◆ **MATERIALS PROVIDED**
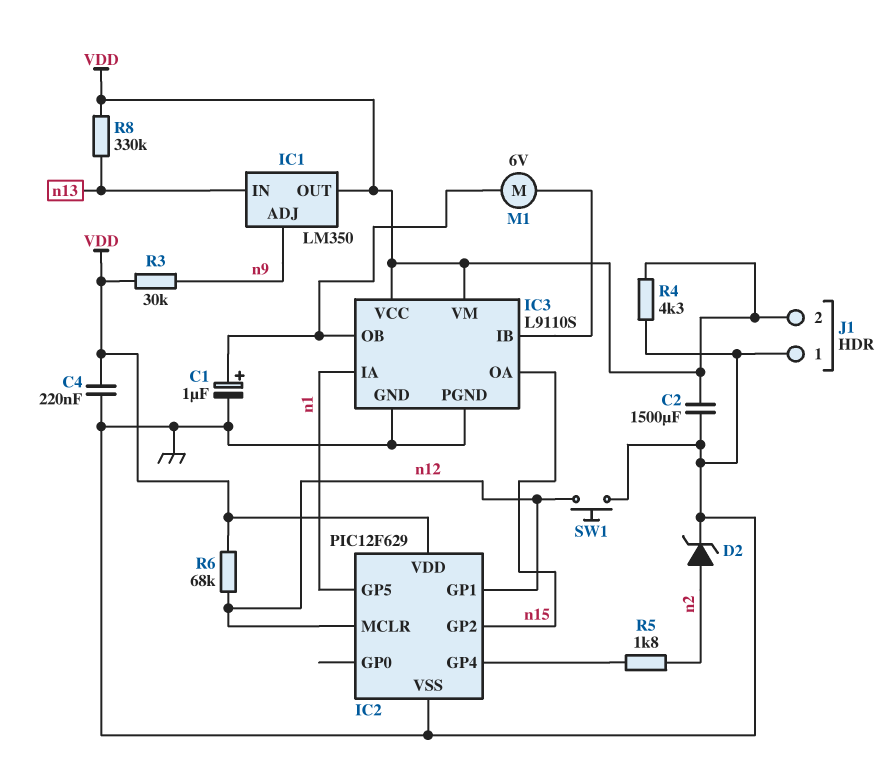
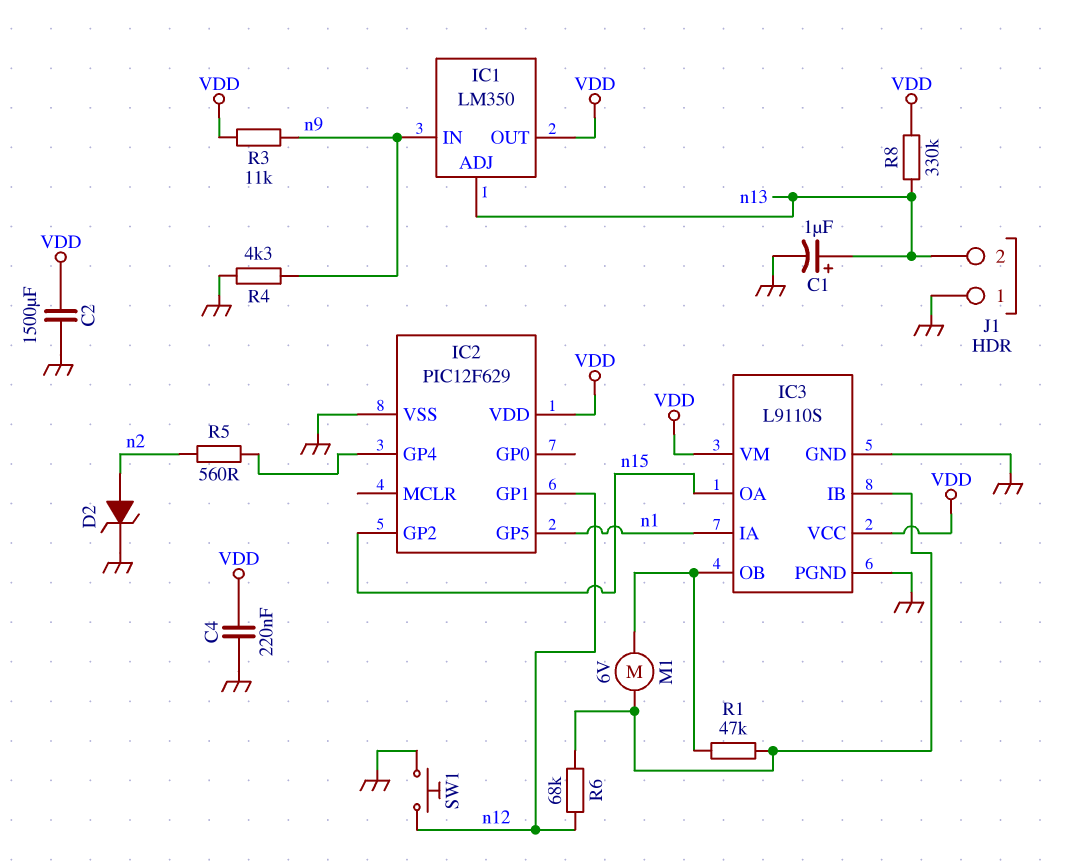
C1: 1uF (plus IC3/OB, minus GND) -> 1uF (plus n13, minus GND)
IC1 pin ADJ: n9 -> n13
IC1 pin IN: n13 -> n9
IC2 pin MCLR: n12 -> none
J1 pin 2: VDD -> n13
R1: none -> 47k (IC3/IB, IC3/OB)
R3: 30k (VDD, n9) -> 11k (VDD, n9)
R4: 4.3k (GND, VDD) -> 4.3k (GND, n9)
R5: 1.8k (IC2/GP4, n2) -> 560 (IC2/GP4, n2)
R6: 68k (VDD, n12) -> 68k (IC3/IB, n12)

◆ **PROMPT**
Report each line in the preceding entries that holds the string "none".

◆ **RESULT OF THIS TASK**
IC2 pin MCLR: n12 -> none
R1: none -> 47k (IC3/IB, IC3/OB)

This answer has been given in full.